- Opening Delimiter -

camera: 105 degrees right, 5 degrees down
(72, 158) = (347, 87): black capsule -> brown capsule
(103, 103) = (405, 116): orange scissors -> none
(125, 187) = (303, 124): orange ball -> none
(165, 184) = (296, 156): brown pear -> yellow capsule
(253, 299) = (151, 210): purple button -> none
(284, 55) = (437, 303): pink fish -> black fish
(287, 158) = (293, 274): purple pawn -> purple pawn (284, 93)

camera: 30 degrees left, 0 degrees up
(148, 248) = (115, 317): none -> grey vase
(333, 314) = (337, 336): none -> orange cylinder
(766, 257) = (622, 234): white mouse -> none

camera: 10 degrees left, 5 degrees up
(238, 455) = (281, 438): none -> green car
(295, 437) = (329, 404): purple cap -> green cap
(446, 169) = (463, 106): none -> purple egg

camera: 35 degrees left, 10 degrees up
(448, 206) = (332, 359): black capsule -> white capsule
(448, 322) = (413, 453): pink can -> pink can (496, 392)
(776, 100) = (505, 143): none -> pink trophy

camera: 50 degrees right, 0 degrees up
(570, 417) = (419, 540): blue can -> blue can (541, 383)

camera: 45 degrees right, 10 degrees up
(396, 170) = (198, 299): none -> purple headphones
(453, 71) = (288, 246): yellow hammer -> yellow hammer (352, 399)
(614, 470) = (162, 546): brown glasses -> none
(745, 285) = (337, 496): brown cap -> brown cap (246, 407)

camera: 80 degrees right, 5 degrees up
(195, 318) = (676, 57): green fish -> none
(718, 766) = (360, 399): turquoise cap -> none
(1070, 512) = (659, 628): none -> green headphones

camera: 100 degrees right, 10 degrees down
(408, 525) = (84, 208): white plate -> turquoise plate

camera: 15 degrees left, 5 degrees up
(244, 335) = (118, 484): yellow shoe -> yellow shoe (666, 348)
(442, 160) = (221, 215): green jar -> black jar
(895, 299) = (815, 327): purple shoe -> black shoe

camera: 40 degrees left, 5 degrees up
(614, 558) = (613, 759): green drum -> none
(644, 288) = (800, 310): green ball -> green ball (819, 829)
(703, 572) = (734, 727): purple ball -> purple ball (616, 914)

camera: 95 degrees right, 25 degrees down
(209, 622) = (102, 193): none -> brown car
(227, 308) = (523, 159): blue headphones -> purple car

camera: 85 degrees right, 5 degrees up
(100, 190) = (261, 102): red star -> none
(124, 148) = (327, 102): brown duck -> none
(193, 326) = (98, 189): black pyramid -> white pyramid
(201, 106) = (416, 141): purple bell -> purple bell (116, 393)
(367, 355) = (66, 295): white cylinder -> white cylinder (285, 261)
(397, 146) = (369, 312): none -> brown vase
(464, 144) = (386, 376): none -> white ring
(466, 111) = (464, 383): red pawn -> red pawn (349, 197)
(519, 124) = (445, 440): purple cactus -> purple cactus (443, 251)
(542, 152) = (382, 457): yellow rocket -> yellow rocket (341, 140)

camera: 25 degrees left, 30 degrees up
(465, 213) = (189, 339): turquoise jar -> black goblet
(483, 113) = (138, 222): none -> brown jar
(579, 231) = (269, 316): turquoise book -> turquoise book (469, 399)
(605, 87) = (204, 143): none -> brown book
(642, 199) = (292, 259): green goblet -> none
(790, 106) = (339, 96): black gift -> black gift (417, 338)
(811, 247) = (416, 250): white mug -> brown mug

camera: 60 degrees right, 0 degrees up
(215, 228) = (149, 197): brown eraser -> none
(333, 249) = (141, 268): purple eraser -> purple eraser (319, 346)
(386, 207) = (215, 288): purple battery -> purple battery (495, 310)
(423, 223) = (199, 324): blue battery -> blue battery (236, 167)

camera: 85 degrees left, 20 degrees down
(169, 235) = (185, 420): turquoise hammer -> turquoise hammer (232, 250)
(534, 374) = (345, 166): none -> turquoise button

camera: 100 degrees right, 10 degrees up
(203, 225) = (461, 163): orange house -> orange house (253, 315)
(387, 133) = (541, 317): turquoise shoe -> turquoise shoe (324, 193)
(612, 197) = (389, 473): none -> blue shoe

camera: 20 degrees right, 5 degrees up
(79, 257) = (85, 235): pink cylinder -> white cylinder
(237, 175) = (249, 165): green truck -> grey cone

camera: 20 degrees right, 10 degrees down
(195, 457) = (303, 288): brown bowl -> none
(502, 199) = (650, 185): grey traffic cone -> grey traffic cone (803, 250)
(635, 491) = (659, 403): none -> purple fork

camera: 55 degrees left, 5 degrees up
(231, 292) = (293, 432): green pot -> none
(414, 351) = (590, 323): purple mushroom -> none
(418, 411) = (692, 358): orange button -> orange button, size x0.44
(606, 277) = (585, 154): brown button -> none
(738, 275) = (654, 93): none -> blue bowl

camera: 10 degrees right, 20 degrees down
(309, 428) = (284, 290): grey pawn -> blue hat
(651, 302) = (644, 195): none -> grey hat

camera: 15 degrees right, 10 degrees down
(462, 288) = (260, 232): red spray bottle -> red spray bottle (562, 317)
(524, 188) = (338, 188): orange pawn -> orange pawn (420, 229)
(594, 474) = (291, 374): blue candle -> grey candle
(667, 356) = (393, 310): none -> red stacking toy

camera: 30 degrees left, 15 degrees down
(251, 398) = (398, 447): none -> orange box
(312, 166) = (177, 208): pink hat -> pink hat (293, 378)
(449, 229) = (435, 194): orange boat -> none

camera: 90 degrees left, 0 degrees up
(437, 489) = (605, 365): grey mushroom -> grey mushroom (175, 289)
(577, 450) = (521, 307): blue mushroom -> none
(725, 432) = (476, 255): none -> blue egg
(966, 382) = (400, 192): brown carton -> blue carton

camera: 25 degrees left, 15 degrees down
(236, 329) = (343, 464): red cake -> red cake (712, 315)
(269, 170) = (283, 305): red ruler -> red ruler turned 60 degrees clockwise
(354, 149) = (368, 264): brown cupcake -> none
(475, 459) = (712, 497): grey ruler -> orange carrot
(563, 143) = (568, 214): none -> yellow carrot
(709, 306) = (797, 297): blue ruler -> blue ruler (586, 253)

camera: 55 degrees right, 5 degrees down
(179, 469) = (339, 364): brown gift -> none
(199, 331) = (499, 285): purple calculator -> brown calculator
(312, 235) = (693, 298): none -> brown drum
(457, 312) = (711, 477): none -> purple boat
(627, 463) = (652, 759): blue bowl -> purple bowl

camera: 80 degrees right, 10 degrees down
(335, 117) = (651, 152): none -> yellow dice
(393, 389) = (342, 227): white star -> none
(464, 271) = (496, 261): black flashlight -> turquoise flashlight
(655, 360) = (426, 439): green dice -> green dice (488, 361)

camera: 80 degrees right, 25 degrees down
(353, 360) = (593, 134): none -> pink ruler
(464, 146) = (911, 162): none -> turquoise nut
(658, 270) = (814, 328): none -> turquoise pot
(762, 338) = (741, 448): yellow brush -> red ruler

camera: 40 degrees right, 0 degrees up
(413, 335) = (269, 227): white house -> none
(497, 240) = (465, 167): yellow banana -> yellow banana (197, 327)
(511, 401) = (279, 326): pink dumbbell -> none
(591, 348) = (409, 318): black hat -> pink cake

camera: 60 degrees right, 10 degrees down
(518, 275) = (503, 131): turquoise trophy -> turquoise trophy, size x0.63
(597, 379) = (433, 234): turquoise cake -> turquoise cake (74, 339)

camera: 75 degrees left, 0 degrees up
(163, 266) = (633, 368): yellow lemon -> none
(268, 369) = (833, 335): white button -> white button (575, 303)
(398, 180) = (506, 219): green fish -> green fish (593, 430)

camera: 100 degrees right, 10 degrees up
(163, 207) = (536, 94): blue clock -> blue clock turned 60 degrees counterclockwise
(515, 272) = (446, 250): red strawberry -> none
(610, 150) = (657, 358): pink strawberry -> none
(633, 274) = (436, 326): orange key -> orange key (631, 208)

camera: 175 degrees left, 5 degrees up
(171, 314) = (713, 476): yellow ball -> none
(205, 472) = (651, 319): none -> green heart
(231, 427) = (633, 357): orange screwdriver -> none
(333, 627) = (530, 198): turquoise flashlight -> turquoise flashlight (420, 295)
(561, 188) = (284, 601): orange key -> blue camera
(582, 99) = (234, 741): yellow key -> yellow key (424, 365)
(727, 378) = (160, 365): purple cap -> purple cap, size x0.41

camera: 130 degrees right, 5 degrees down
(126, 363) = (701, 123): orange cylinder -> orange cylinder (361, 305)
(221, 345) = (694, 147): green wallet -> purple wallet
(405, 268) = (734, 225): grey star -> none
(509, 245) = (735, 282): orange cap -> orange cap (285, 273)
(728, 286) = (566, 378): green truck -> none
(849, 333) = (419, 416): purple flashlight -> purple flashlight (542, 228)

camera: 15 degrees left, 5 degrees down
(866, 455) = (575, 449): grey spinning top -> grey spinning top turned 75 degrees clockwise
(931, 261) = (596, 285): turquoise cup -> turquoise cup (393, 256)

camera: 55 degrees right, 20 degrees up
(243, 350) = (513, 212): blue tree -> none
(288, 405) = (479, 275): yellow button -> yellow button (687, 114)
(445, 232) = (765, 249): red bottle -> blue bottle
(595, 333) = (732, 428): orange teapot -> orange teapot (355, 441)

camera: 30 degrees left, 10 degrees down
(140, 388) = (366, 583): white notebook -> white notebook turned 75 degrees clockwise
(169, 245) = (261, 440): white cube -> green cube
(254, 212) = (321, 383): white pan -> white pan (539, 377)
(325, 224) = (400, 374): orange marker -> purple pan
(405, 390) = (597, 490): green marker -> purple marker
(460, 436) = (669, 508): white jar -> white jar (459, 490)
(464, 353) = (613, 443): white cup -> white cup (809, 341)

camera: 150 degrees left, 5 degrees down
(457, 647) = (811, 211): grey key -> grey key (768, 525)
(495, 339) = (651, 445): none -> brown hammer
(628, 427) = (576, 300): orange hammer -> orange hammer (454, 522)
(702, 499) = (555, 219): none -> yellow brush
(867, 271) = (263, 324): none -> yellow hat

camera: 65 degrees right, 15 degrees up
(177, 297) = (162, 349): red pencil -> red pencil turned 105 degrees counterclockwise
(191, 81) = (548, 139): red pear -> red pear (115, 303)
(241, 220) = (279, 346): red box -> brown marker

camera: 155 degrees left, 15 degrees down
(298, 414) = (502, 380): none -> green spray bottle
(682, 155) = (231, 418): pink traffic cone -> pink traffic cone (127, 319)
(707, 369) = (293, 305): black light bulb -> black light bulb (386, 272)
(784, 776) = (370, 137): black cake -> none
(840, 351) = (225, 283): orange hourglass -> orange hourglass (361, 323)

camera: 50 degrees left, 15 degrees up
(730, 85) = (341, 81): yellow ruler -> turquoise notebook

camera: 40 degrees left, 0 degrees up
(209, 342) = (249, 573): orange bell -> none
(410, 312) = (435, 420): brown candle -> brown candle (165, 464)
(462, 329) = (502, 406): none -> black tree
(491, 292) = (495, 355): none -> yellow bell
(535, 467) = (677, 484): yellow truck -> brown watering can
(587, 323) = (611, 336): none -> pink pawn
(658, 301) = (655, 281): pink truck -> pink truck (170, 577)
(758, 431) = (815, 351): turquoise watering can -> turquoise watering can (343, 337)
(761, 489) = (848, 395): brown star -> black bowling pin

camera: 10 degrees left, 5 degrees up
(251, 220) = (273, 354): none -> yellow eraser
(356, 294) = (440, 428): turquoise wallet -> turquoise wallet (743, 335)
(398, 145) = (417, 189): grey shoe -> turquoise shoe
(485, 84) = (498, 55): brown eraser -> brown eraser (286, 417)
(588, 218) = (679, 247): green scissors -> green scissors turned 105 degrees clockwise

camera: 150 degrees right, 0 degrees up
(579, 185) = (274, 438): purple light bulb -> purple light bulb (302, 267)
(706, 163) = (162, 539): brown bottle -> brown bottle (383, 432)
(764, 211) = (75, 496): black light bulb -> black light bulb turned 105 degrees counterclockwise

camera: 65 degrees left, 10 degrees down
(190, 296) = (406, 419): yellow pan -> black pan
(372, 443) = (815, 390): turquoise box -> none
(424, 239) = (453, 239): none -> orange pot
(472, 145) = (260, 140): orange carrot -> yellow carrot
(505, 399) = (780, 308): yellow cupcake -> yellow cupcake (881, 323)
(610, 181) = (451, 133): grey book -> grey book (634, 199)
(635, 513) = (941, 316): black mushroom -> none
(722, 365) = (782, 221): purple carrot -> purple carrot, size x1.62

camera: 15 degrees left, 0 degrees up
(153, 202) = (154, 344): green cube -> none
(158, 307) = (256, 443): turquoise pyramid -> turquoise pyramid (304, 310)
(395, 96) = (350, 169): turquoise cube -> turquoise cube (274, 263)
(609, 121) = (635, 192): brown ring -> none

- Closing Delimiter -

What you should do: Would you output, from the records above, exactly the run of lines that starts at the line containing "(491, 292) = (495, 355): none -> yellow bell" and ends at the line containing "(398, 145) = (417, 189): grey", and only that run?

Your response:
(491, 292) = (495, 355): none -> yellow bell
(535, 467) = (677, 484): yellow truck -> brown watering can
(587, 323) = (611, 336): none -> pink pawn
(658, 301) = (655, 281): pink truck -> pink truck (170, 577)
(758, 431) = (815, 351): turquoise watering can -> turquoise watering can (343, 337)
(761, 489) = (848, 395): brown star -> black bowling pin

camera: 10 degrees left, 5 degrees up
(251, 220) = (273, 354): none -> yellow eraser
(356, 294) = (440, 428): turquoise wallet -> turquoise wallet (743, 335)
(398, 145) = (417, 189): grey shoe -> turquoise shoe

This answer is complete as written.